Records for the exercise:

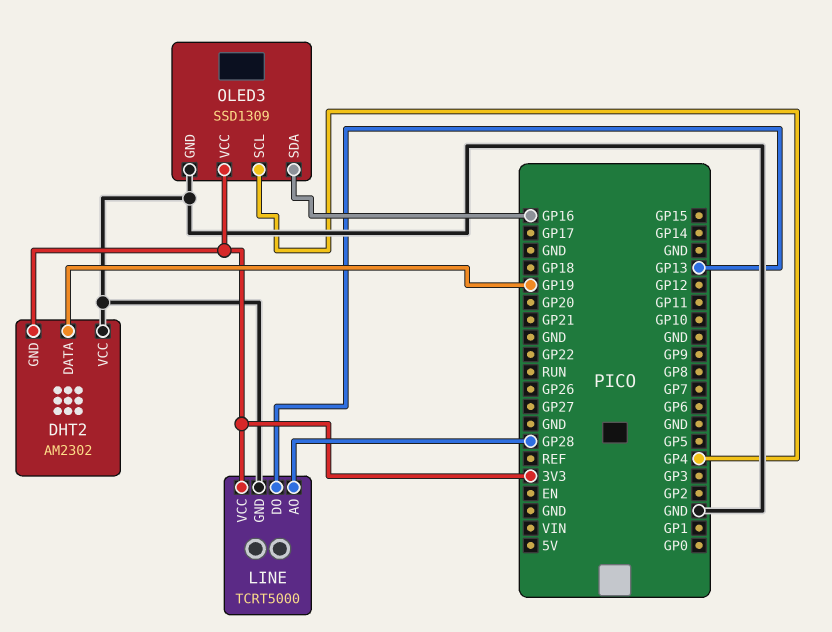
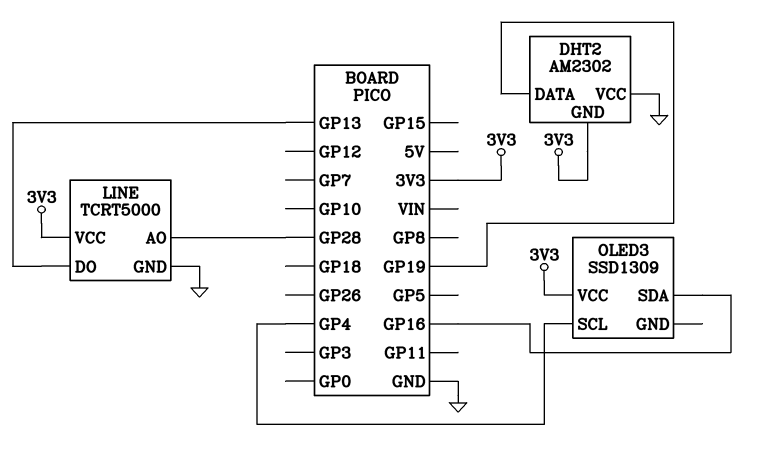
OLED3 pin GND: GND -> none

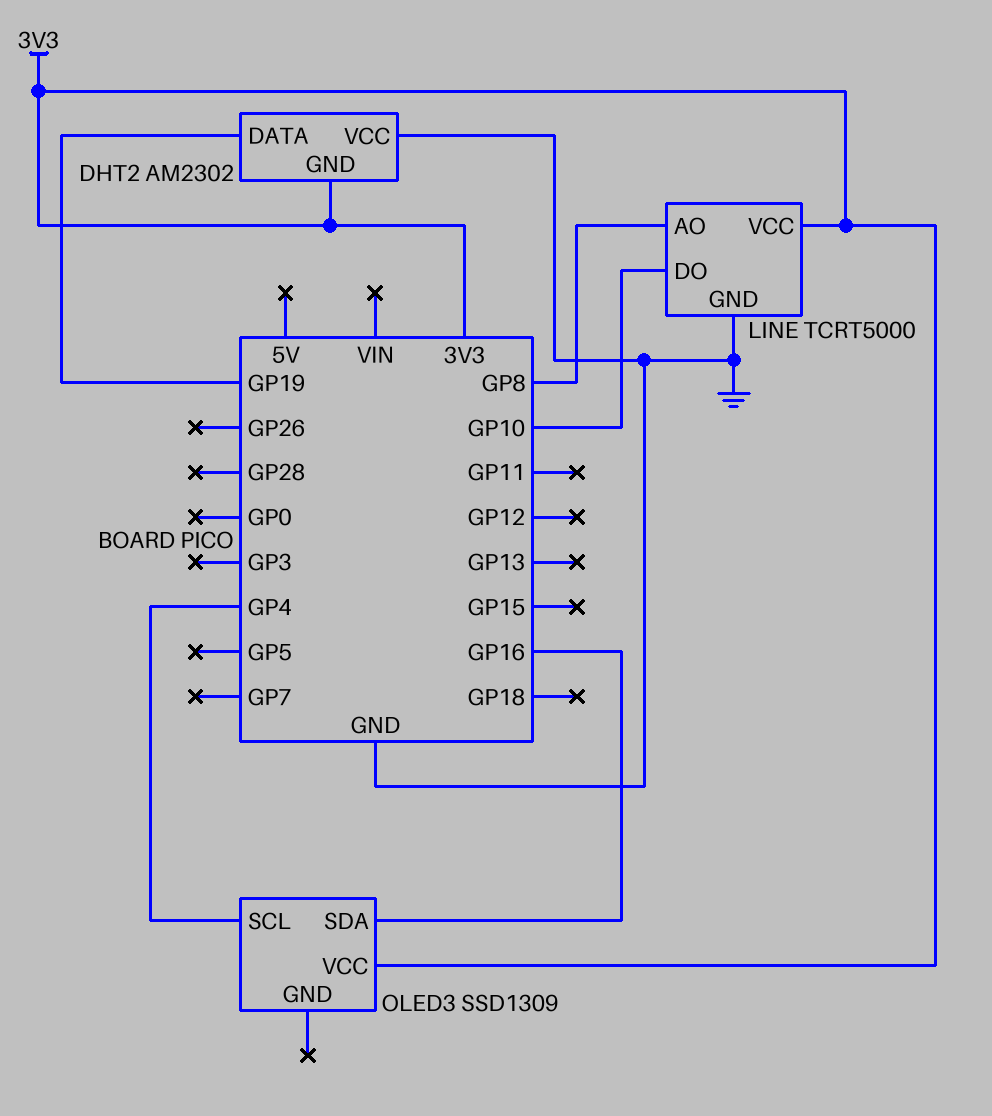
LINE pin AO: GP28 -> GP8
LINE pin DO: GP13 -> GP10

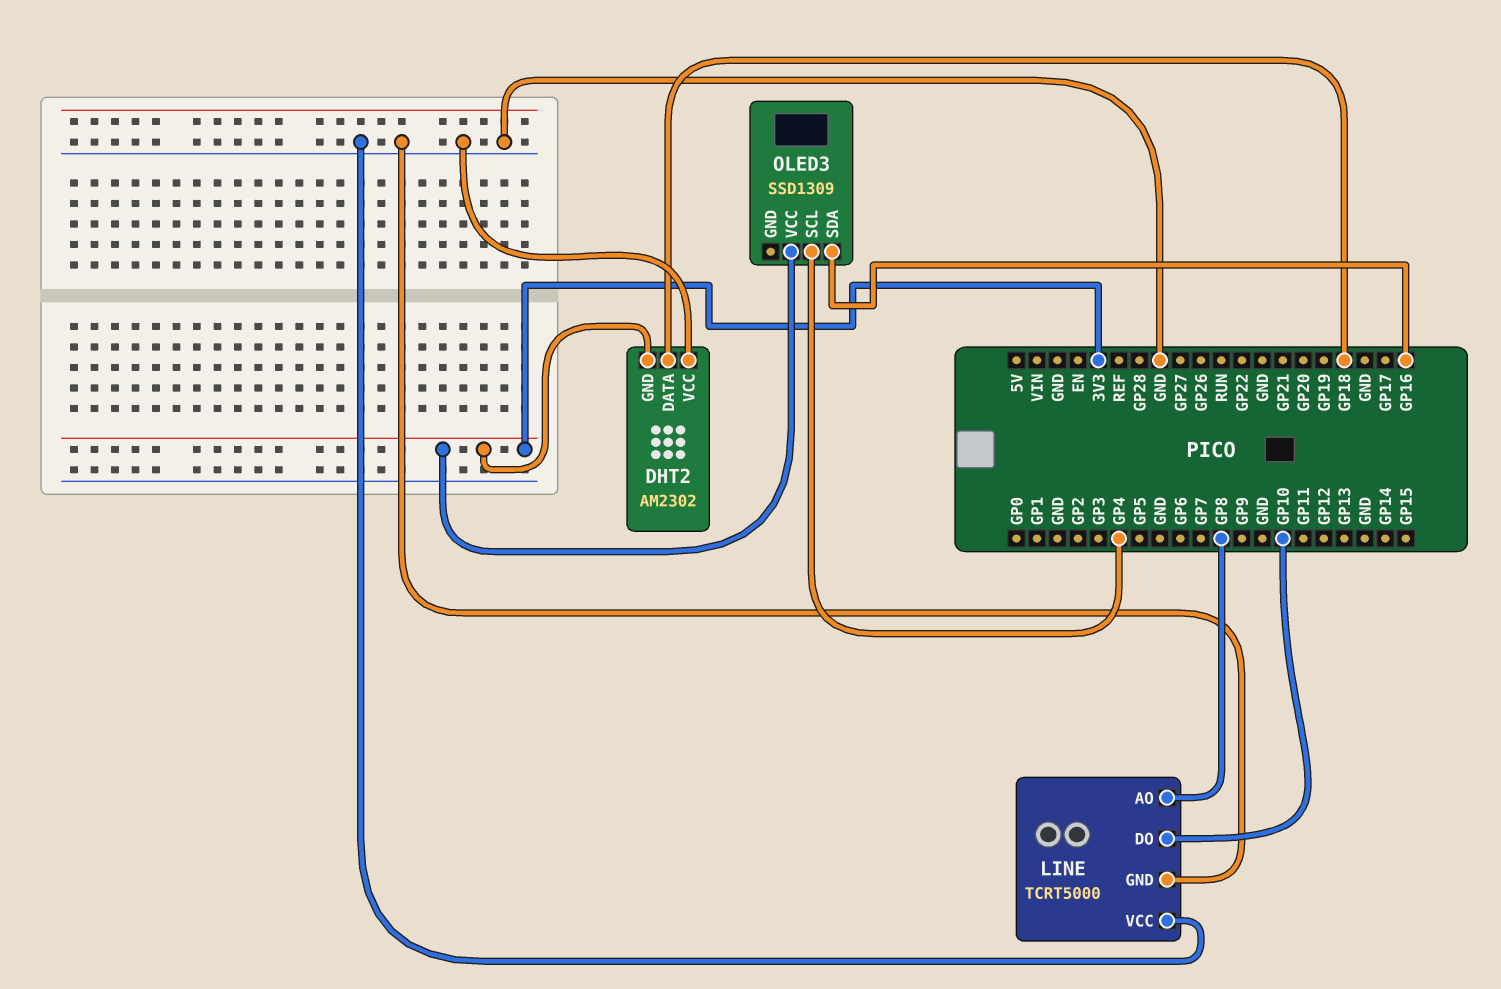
DHT2 pin DATA: GP19 -> GP18
LINE pin VCC: 3V3 -> GND

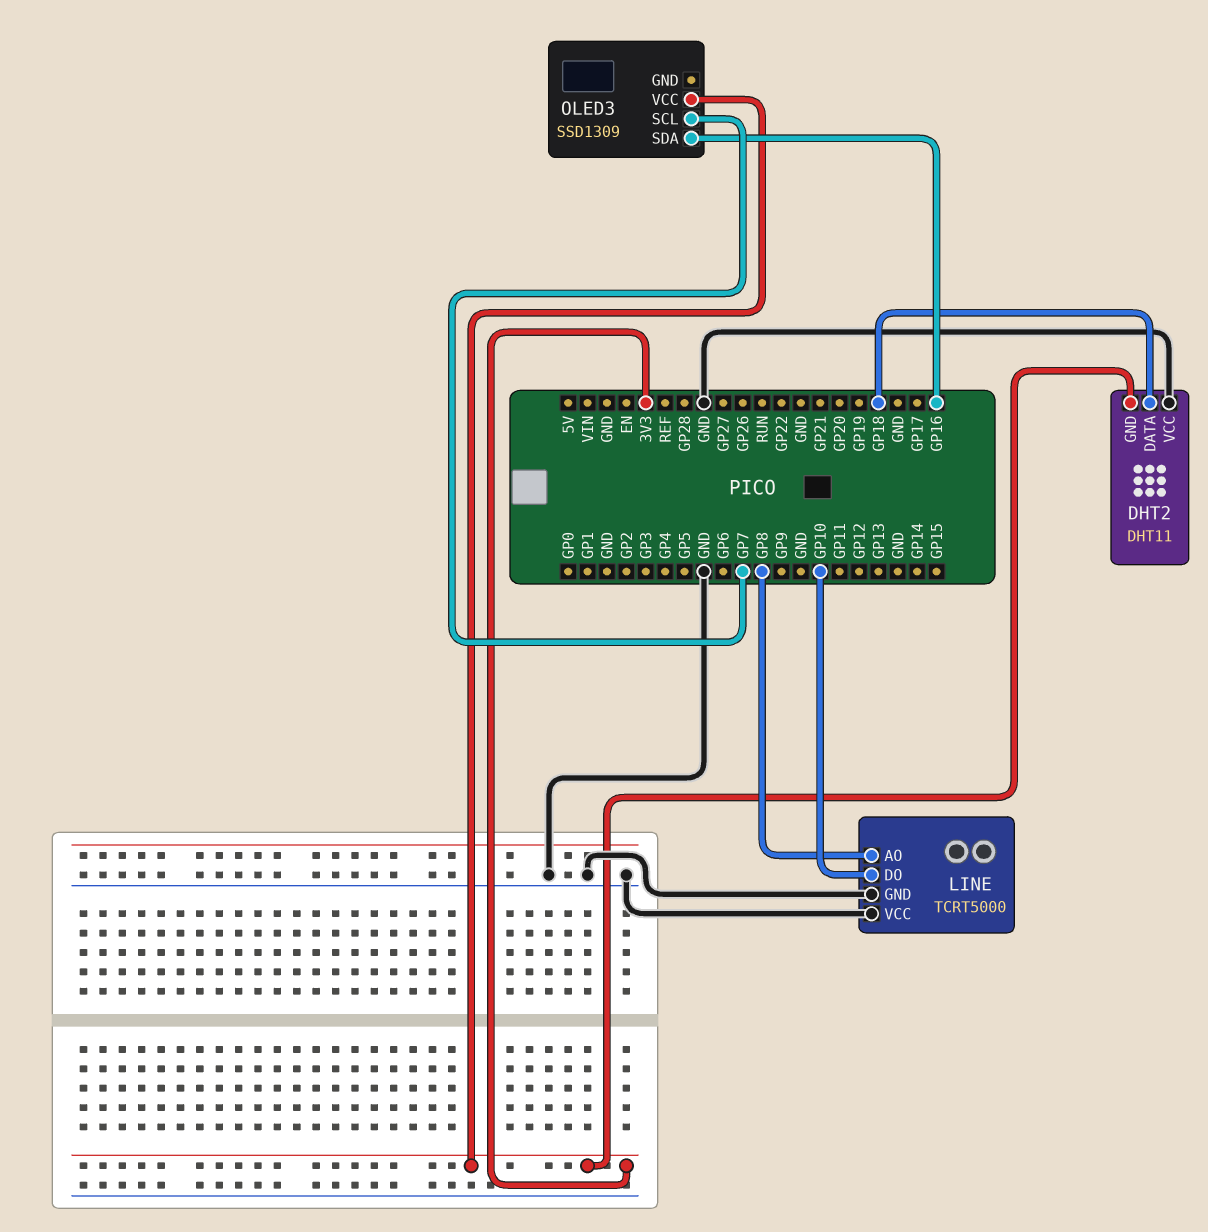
DHT2: AM2302 -> DHT11
OLED3 pin SCL: GP4 -> GP7

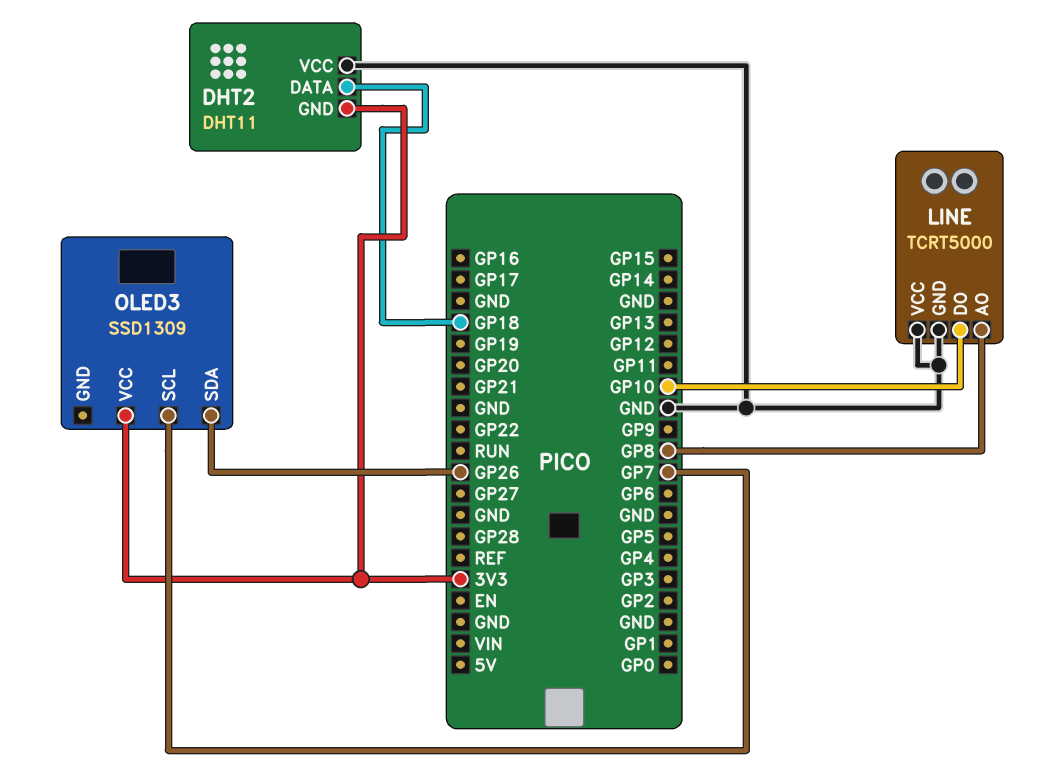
OLED3 pin SDA: GP16 -> GP26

About this exercise:
Extract, word for word, every line from the one holding "DHT2: AM2302 -> DHT11" through the closing line of the data above. Do not include any pictures.

Answer box:
DHT2: AM2302 -> DHT11
OLED3 pin SCL: GP4 -> GP7

OLED3 pin SDA: GP16 -> GP26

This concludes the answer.